• _Image sets with object changes_
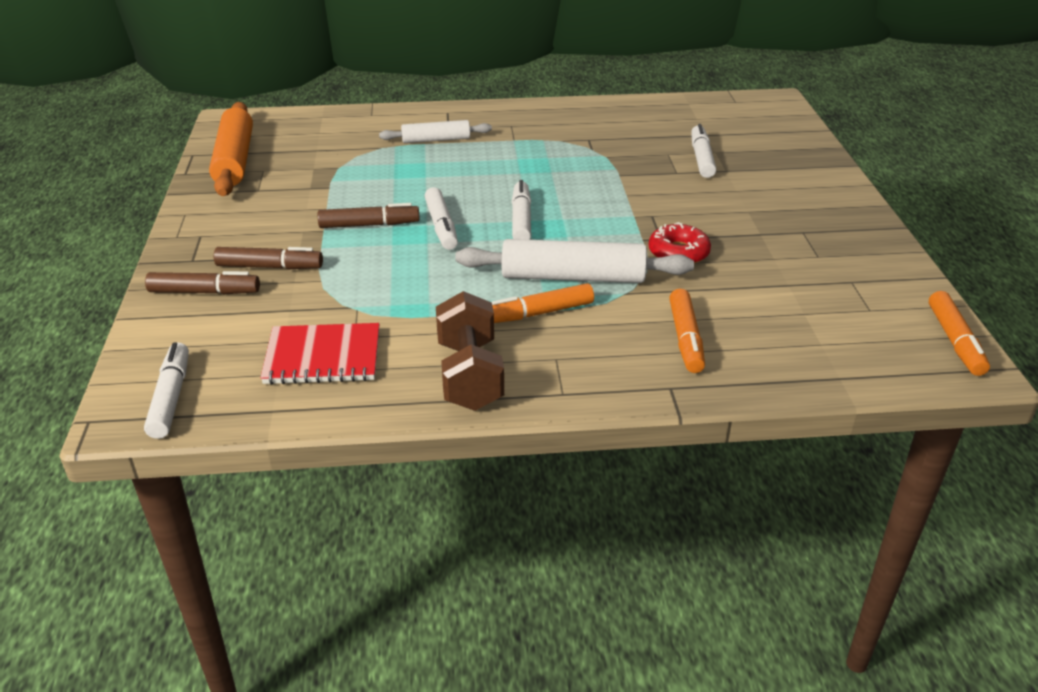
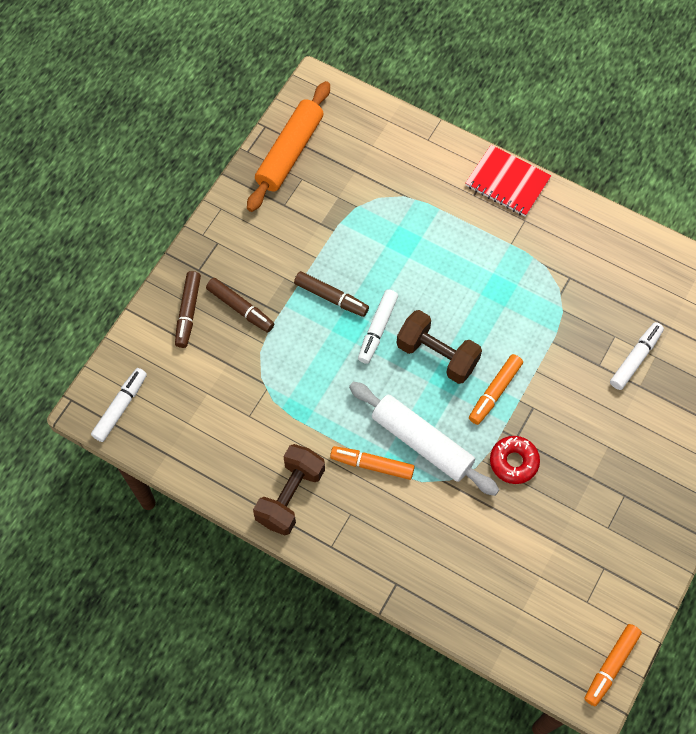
camera: 35 degrees right, 30 degrees up
brown marker [145,271,260,294] -> brown marker turned 60 degrees clockwise [175,271,201,348]
red notebook [260,323,379,385] -> red notebook moved to [465,145,551,217]
white rolling pin [379,120,492,143] -> none
white marker [512,180,531,240] -> brown dumbbell [397,310,482,384]
orange marker [669,289,705,373] -> orange marker moved to [469,354,523,425]

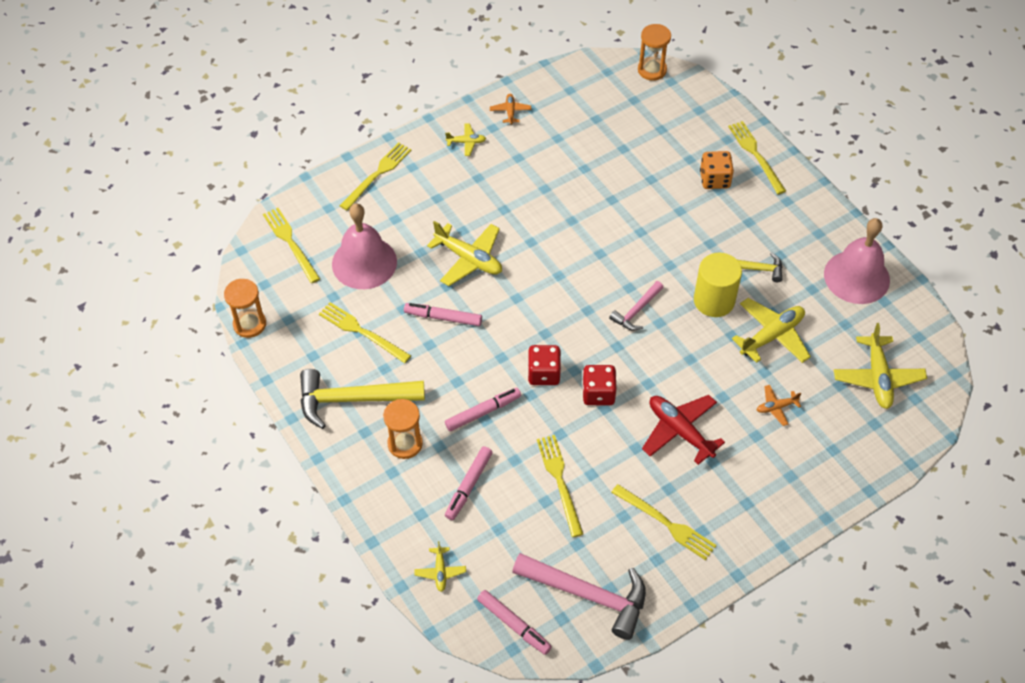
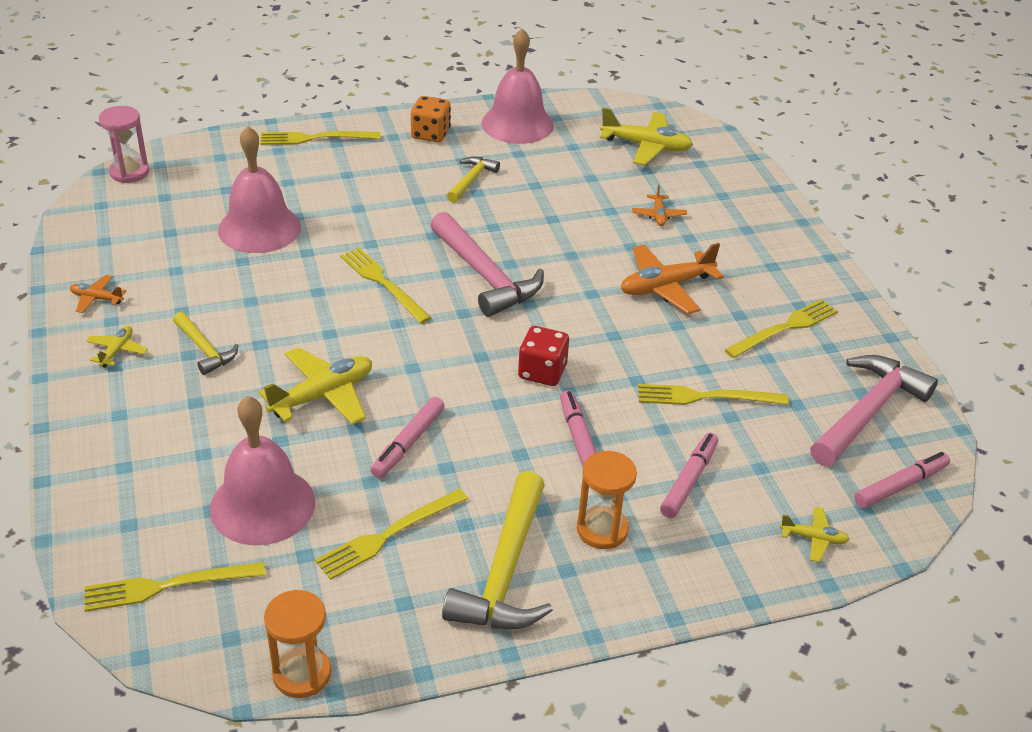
camera: 75 degrees left, 15 degrees down
yellow fork [340,142,412,211] -> yellow fork moved to [340,248,431,324]
pink marker [445,446,493,520] -> pink marker turned 105 degrees counterclockwise [660,433,718,518]
red dice [582,365,617,405] -> none
pink hammer [609,281,664,331] -> pink hammer [430,212,544,317], size x1.84
orange hourglass [638,24,671,81] -> pink hourglass [99,106,149,183]
red plane [642,395,725,465] -> orange plane [621,243,724,314]
yellow cylinder [694,253,742,317] -> none
orange dice [700,151,734,189] -> orange dice moved to [411,96,451,143]
yellow plane [732,298,811,363] -> none
none -> yellow hammer [173,312,239,375]
none -> pink bell [218,126,301,253]

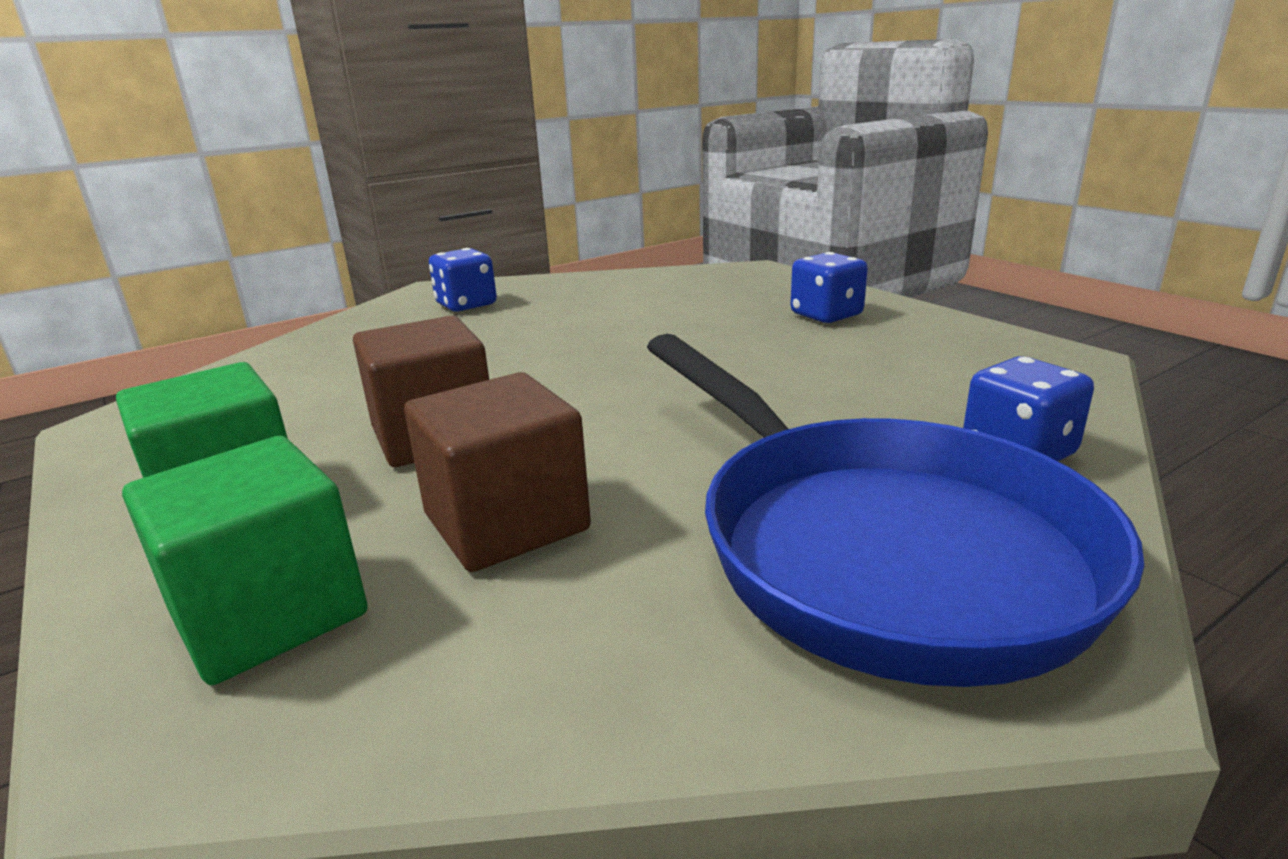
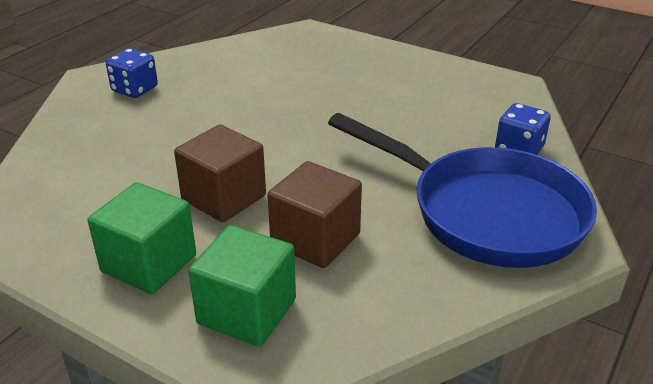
camera: 25 degrees left, 10 degrees up
blue dice [790,252,868,323] -> none

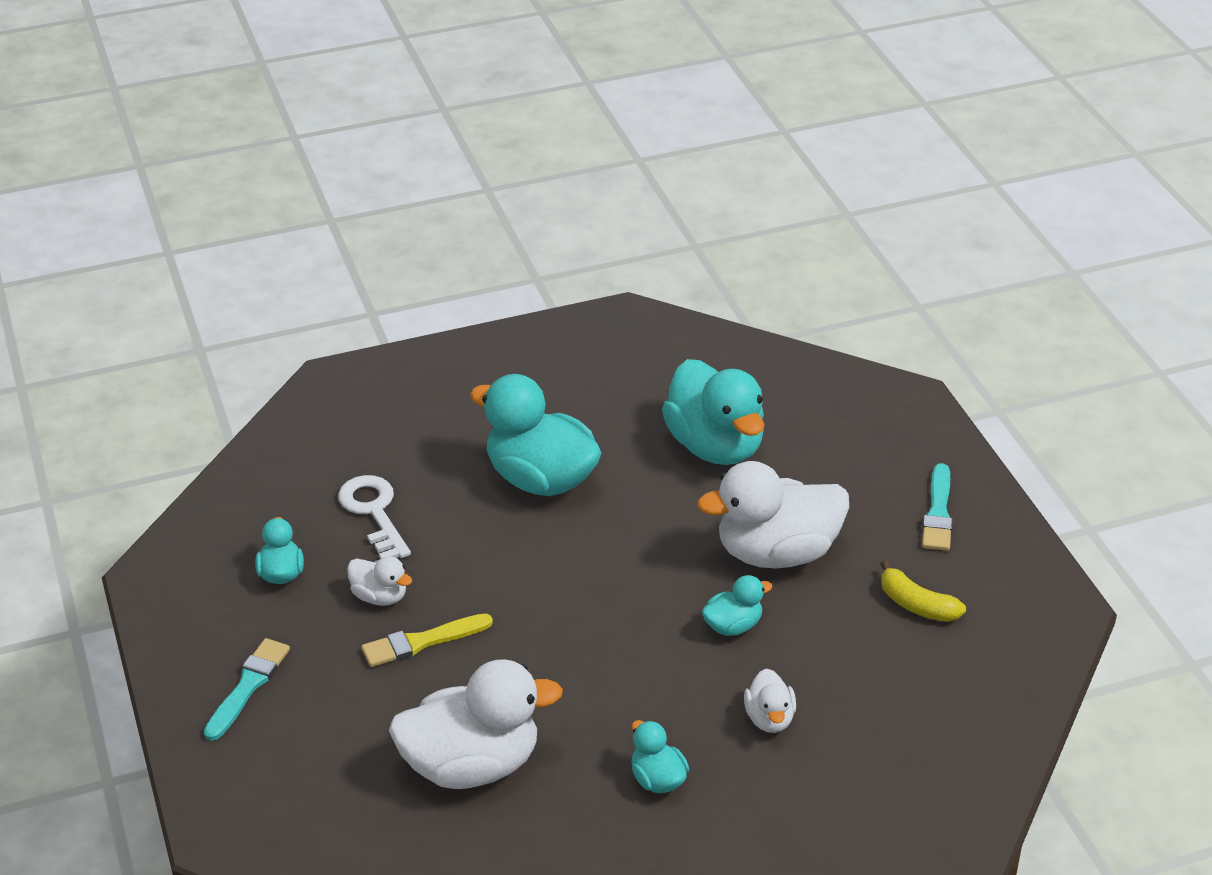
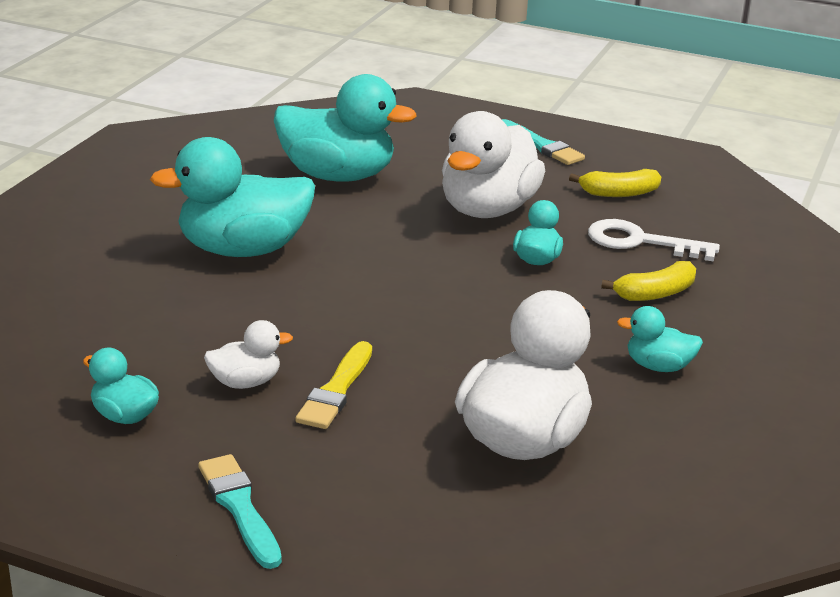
camera: 50 degrees left, 10 degrees down
white key [338,475,411,559] -> white key moved to [588,219,720,262]
white duck [744,668,796,733] -> yellow banana [601,261,696,301]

• _Written task_
Copy out the lines above that hold the string "yellow".

• _Solution to the exercise_
yellow fork [340,142,412,211] -> yellow fork moved to [340,248,431,324]
yellow cylinder [694,253,742,317] -> none
yellow plane [732,298,811,363] -> none
none -> yellow hammer [173,312,239,375]
white duck [744,668,796,733] -> yellow banana [601,261,696,301]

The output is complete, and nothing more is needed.